**Stored data:**
■ ■ ■ ■

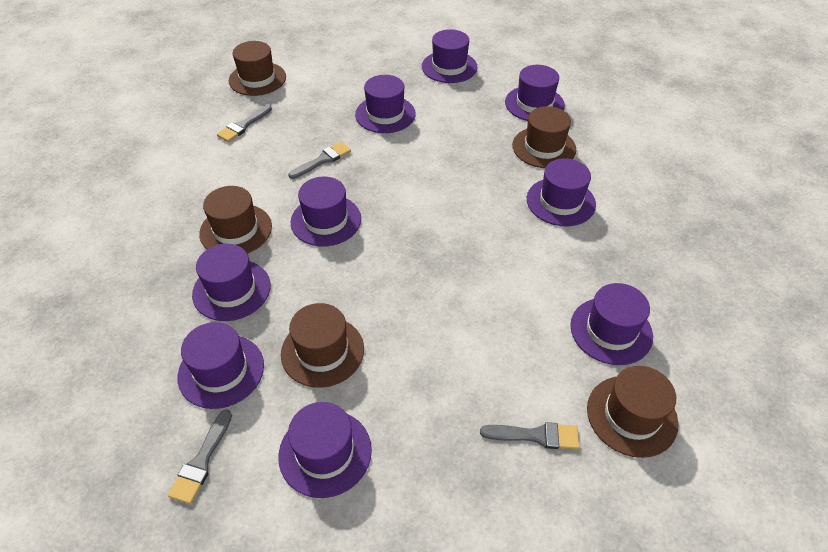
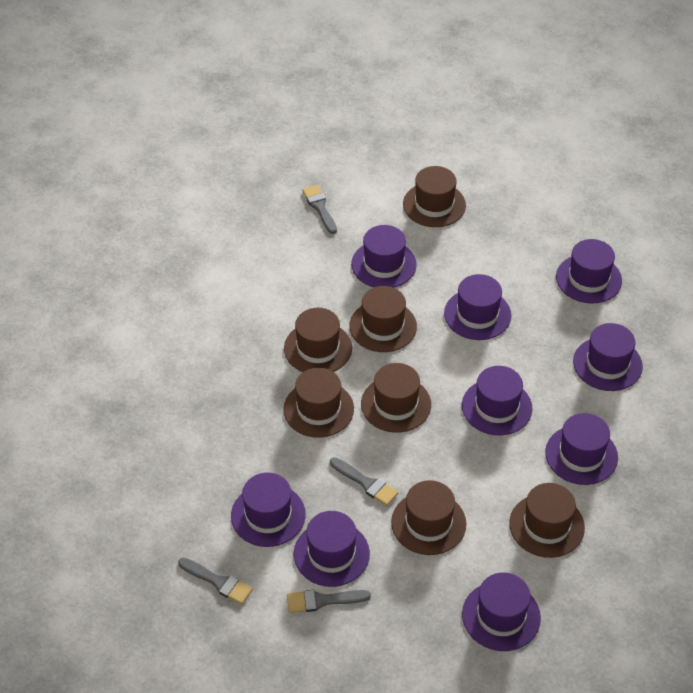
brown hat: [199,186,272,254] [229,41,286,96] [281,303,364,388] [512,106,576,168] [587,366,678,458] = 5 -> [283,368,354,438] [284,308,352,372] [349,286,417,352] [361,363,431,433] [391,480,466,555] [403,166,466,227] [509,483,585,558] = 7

■ ■ ■ ■

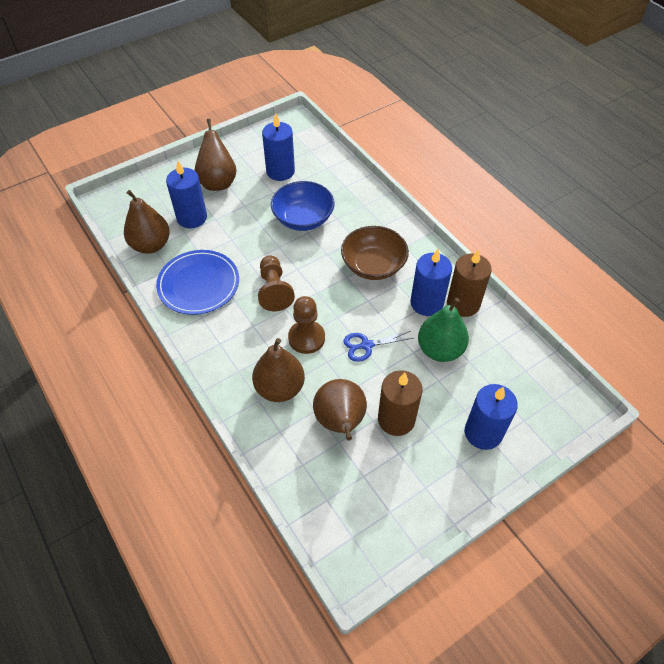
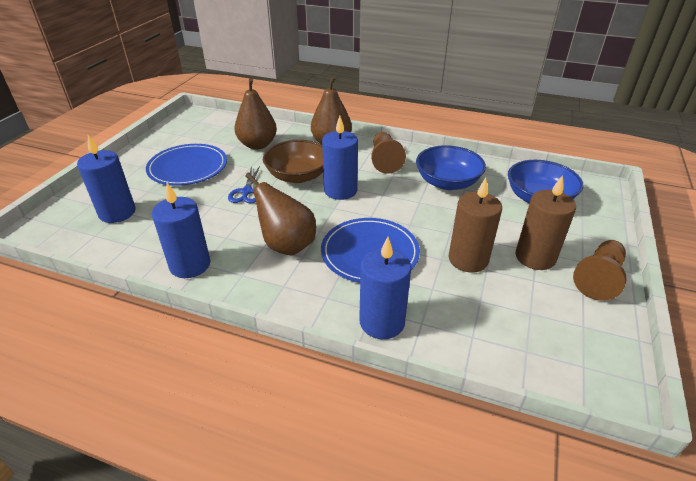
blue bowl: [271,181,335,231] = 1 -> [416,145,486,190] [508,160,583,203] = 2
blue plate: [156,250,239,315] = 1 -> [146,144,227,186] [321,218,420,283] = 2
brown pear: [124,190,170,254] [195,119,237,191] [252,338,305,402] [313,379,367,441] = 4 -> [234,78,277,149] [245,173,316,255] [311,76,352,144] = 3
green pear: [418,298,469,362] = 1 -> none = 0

■ ■ ■ ■

**Work required:**
With the line holding "blue bowl: [271,181,335,231]" as the first and the line holding "green pear: [418,298,469,362] = 1 -> none = 0" as the last, please transcribe exactly the lines of the material above in that range and nothing else.

**Answer section:**
blue bowl: [271,181,335,231] = 1 -> [416,145,486,190] [508,160,583,203] = 2
blue plate: [156,250,239,315] = 1 -> [146,144,227,186] [321,218,420,283] = 2
brown pear: [124,190,170,254] [195,119,237,191] [252,338,305,402] [313,379,367,441] = 4 -> [234,78,277,149] [245,173,316,255] [311,76,352,144] = 3
green pear: [418,298,469,362] = 1 -> none = 0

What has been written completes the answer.